Problem to solve:
Return every line of the records, exact and in full, until you have returned the line with "(316, 690) = (182, 478): orange", and include none of the pictures.

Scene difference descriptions
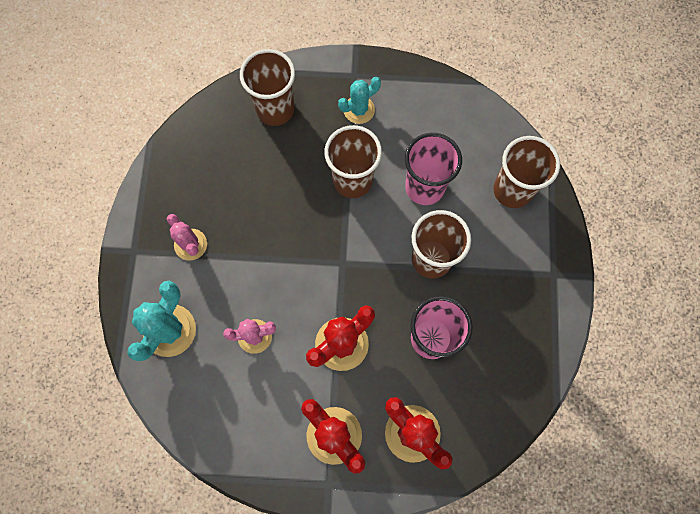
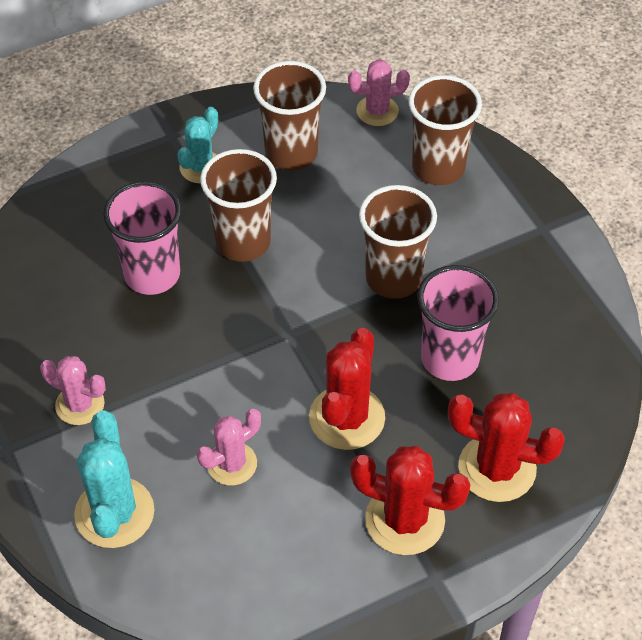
camera: 30 degrees left, 20 degrees down
(275, 109) = (95, 212): brown cup -> brown cup (291, 153)
(424, 187) = (335, 210): pink cup -> pink cup (152, 274)
(498, 124) = (377, 111): none -> pink cactus

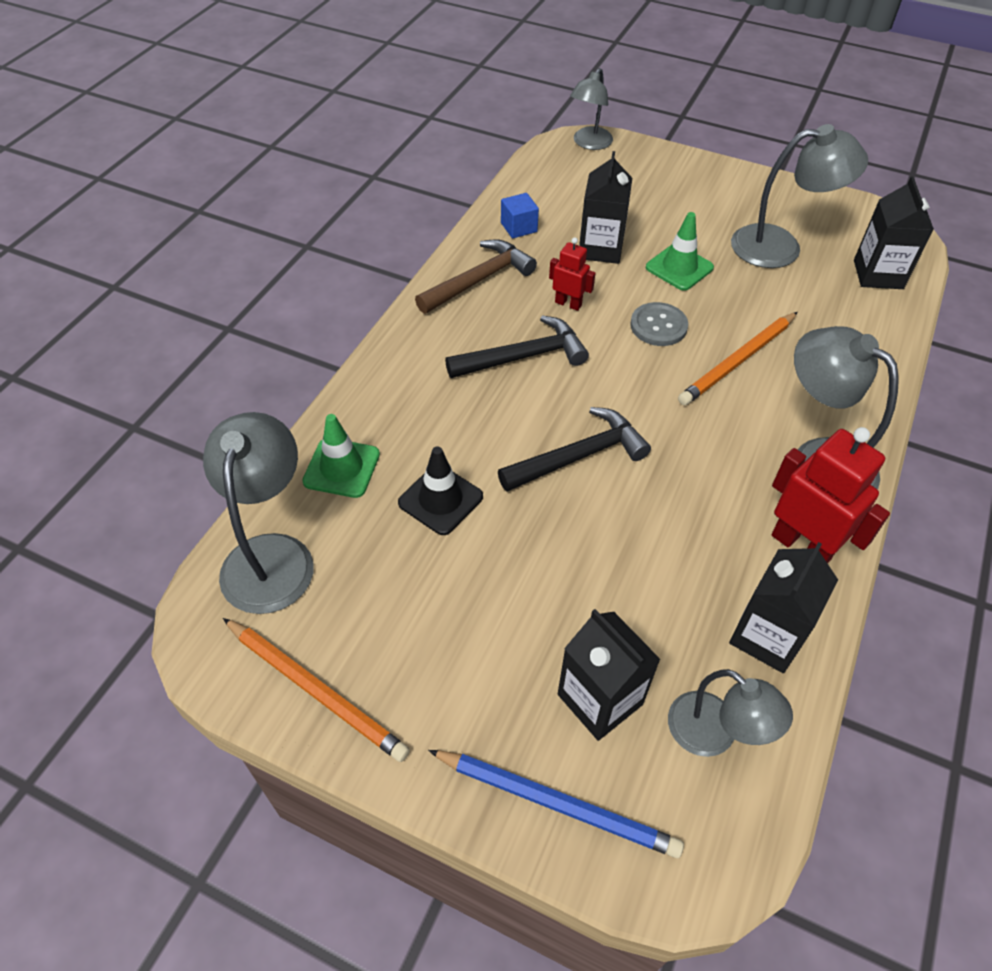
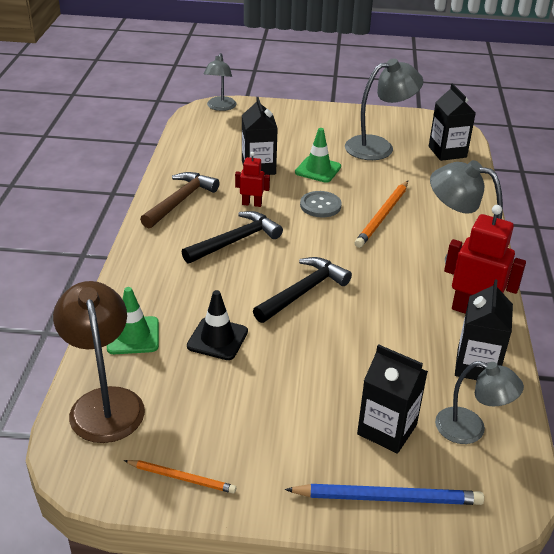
camera: 20 degrees left, 15 degrees down
(271, 555) = (104, 402): grey lamp -> brown lamp
(316, 690) = (182, 478): orange pencil -> orange pencil, size x0.61
(519, 227) = (194, 164): blue cube -> none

Written solution:
camera: 30 degrees left, 20 degrees down
(275, 109) = (95, 212): brown cup -> brown cup (291, 153)
(424, 187) = (335, 210): pink cup -> pink cup (152, 274)
(498, 124) = (377, 111): none -> pink cactus

camera: 20 degrees left, 15 degrees down
(271, 555) = (104, 402): grey lamp -> brown lamp
(316, 690) = (182, 478): orange pencil -> orange pencil, size x0.61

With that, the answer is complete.